Recorded information below:

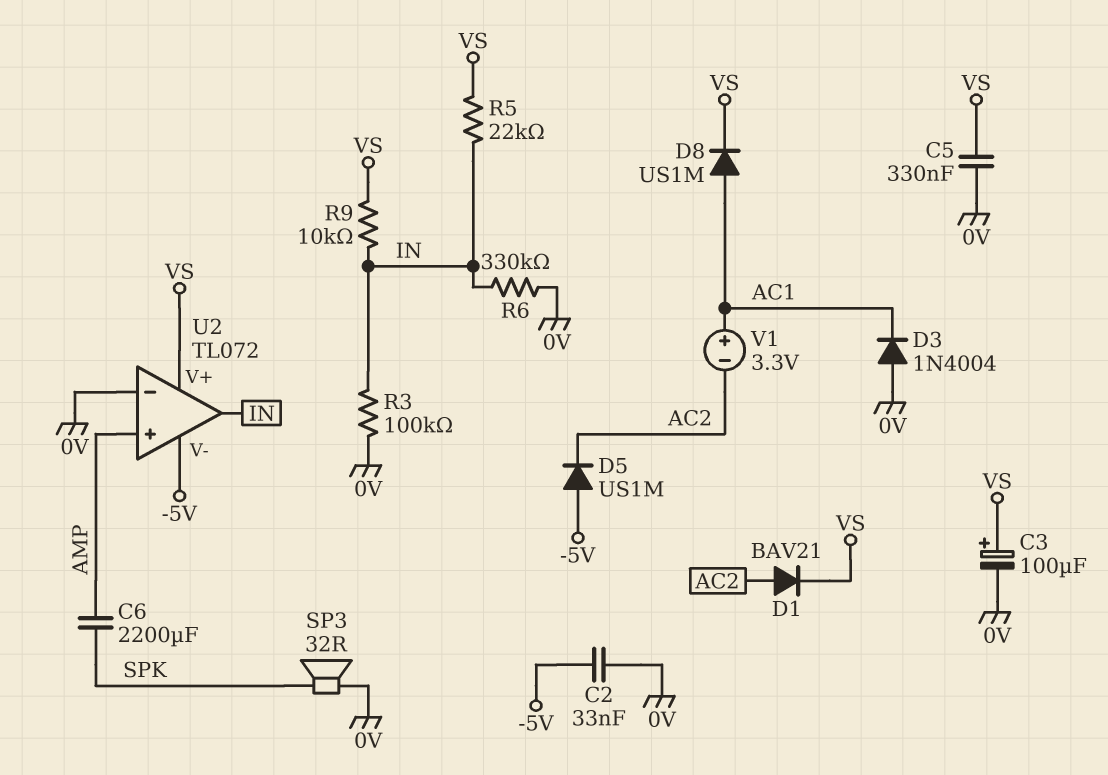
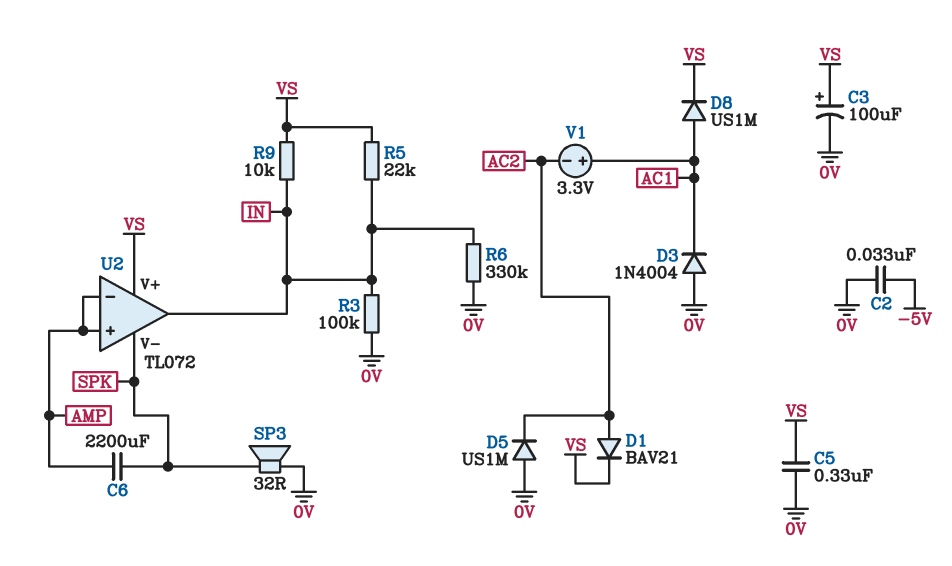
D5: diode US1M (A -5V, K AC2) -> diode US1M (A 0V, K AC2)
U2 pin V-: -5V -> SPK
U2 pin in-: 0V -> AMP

End of Recorded information.
Recorded information below:

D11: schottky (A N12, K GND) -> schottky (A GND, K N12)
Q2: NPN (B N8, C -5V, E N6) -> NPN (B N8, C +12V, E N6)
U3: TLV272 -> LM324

End of Recorded information.

◆ **What the task requires**:
Only those lines of the entries above that run from the line containing "D11: schottky (A" to the line containing "U3: TLV272 -> LM324", both included, should be transcribed exactly.

◆ **Output for this exercise**:
D11: schottky (A N12, K GND) -> schottky (A GND, K N12)
Q2: NPN (B N8, C -5V, E N6) -> NPN (B N8, C +12V, E N6)
U3: TLV272 -> LM324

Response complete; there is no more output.